=== Action item ===
What you return should be the line containing "(291, 231) = (371, 211): green" and each line after it to the end of the records, copied exactly.

=== Extracted information ===
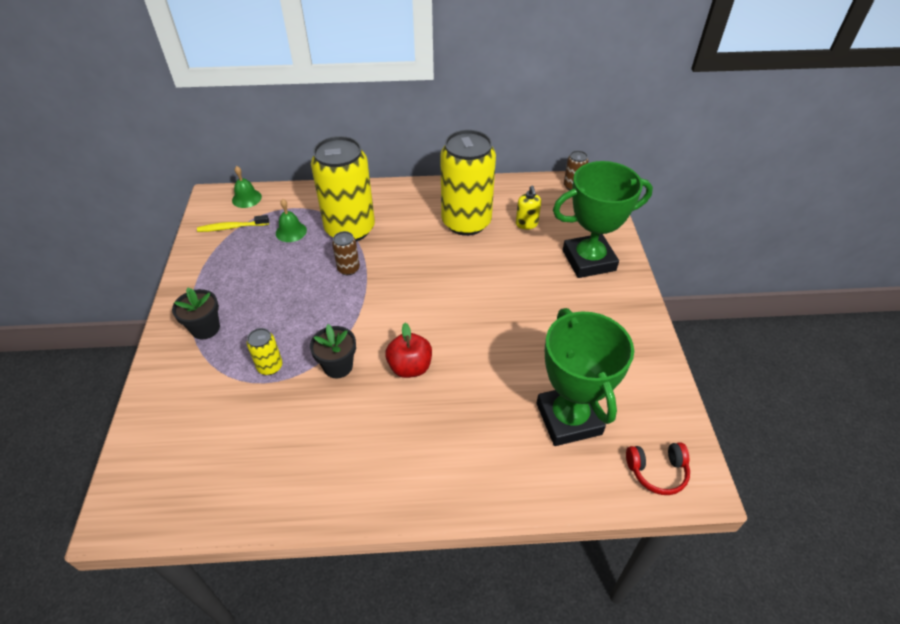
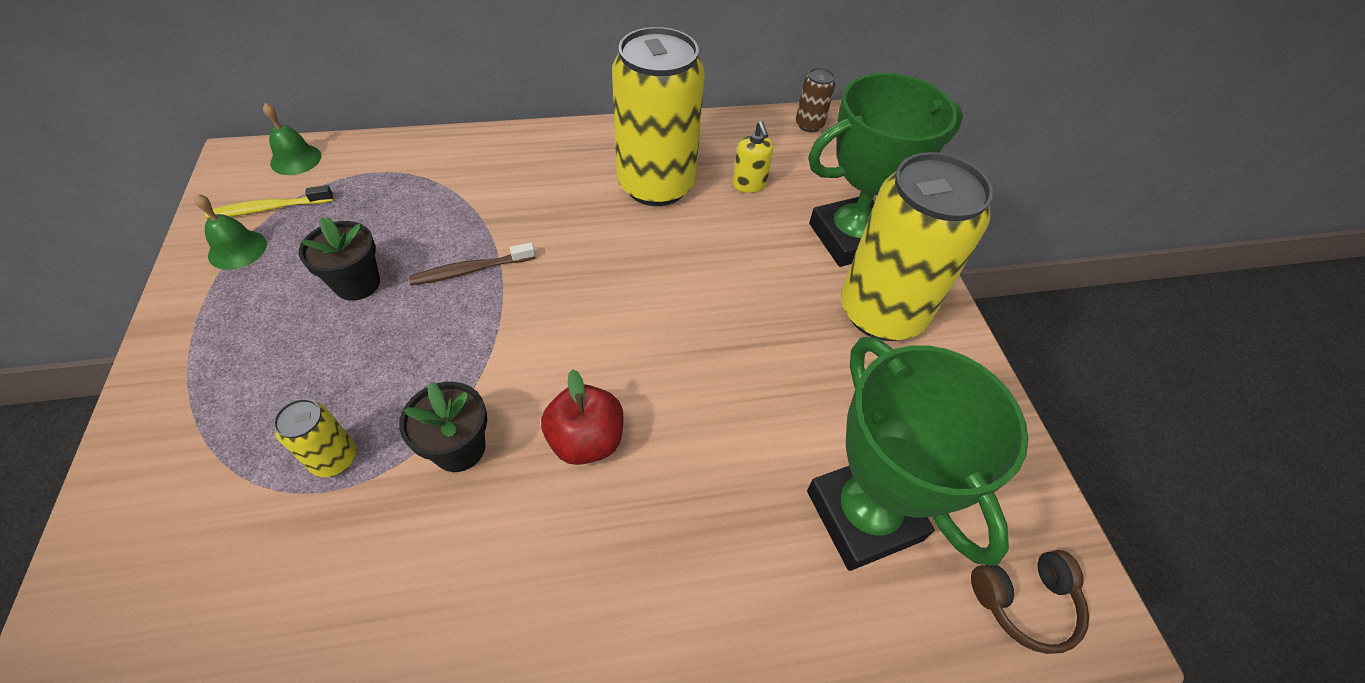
camera: 10 degrees left, 5 degrees up
(205, 328) = (215, 393): black flower pot -> black flower pot (357, 284)
(291, 231) = (371, 211): green bell -> green bell (237, 249)
(348, 269) = (471, 270): brown can -> brown toothbrush
(350, 229) = (470, 203): yellow can -> yellow can (881, 312)
(657, 471) = (1024, 602): red headphones -> brown headphones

=== Result of this task ===
(291, 231) = (371, 211): green bell -> green bell (237, 249)
(348, 269) = (471, 270): brown can -> brown toothbrush
(350, 229) = (470, 203): yellow can -> yellow can (881, 312)
(657, 471) = (1024, 602): red headphones -> brown headphones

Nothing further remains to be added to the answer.